Instructions to follow: Exclude all pictures, then copy each of the records exactly as written.

Dataset excerpts:
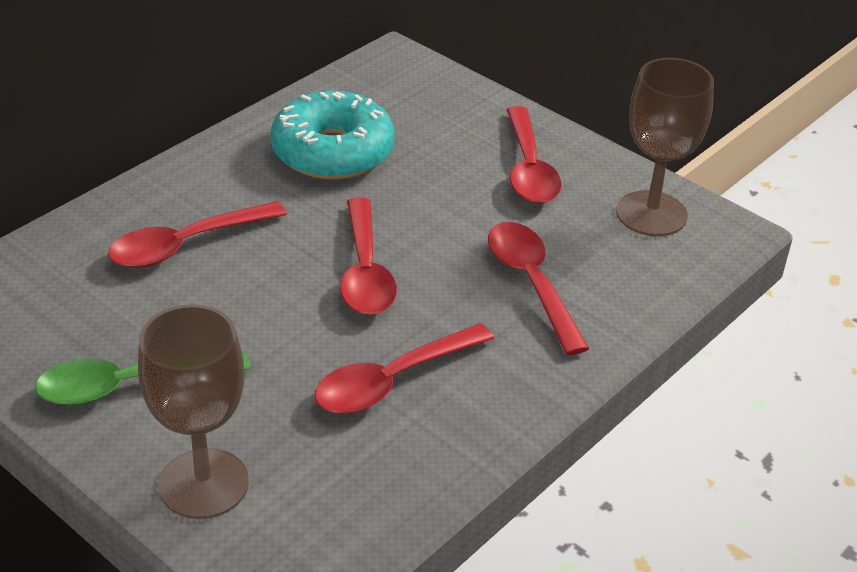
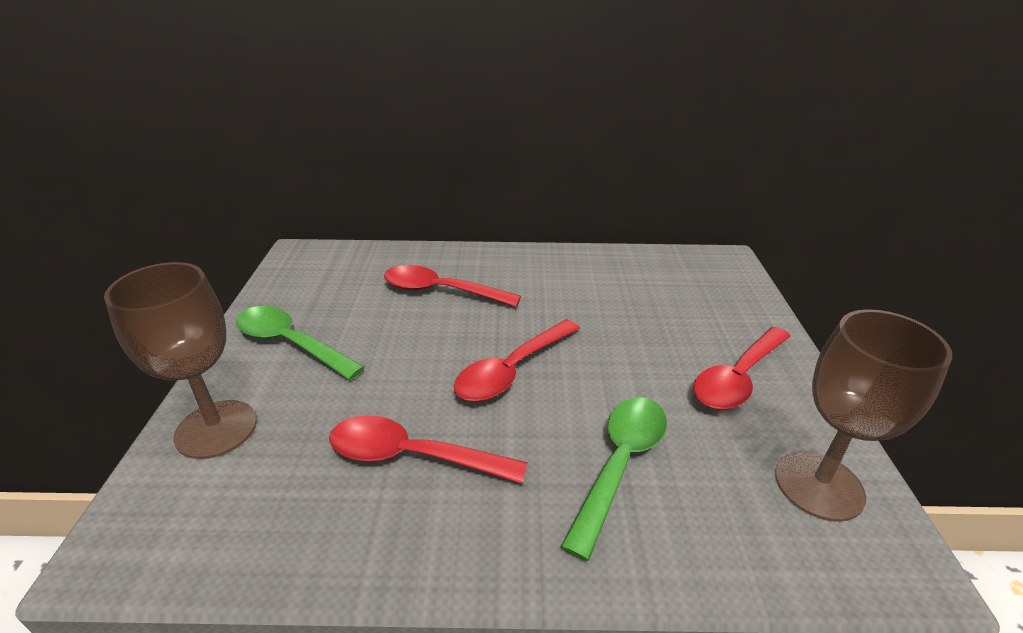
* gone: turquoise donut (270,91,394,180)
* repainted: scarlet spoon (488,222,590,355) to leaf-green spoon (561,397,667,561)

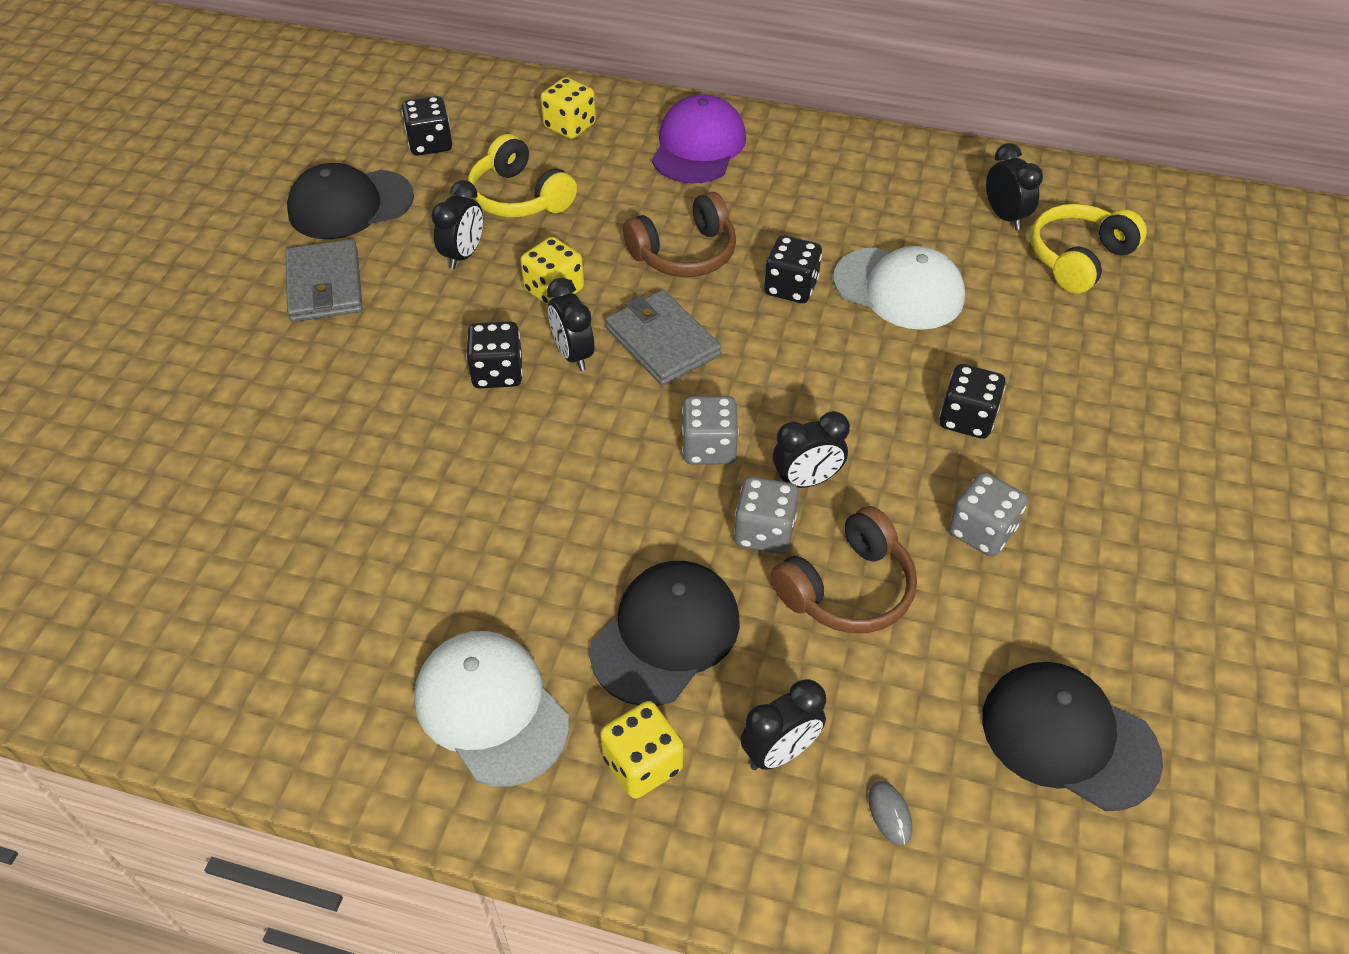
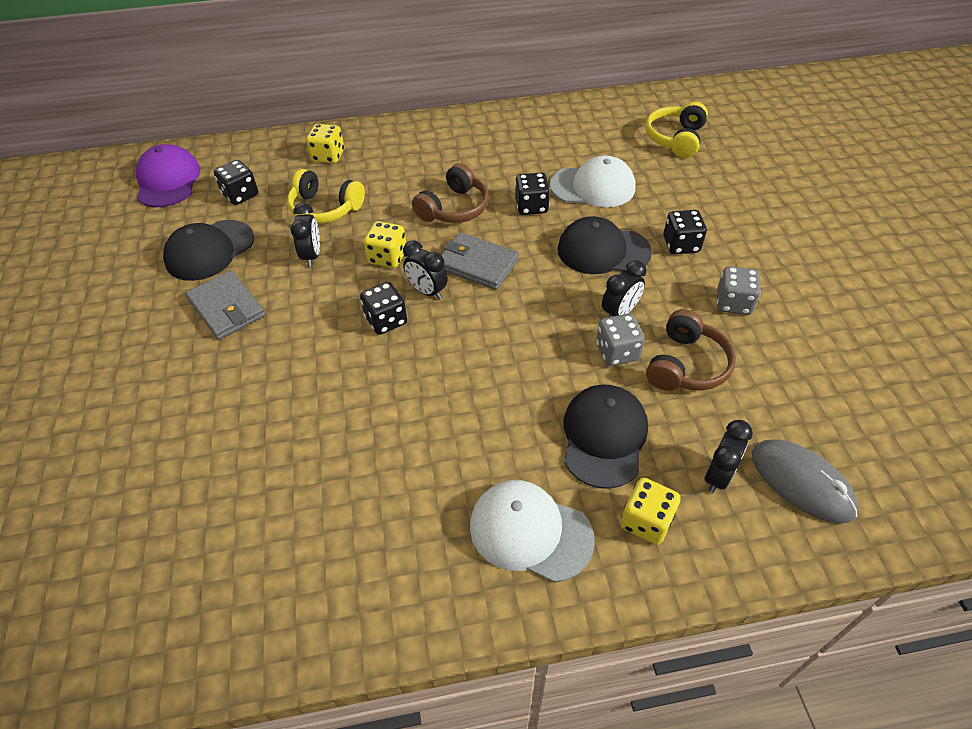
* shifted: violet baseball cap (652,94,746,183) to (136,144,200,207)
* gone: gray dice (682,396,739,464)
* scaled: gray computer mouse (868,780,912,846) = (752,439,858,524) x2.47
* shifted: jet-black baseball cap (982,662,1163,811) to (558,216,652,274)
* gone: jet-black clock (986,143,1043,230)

Solution:
* gone: turquoise donut (270,91,394,180)
* repainted: scarlet spoon (488,222,590,355) to leaf-green spoon (561,397,667,561)

* shifted: violet baseball cap (652,94,746,183) to (136,144,200,207)
* gone: gray dice (682,396,739,464)
* scaled: gray computer mouse (868,780,912,846) = (752,439,858,524) x2.47
* shifted: jet-black baseball cap (982,662,1163,811) to (558,216,652,274)
* gone: jet-black clock (986,143,1043,230)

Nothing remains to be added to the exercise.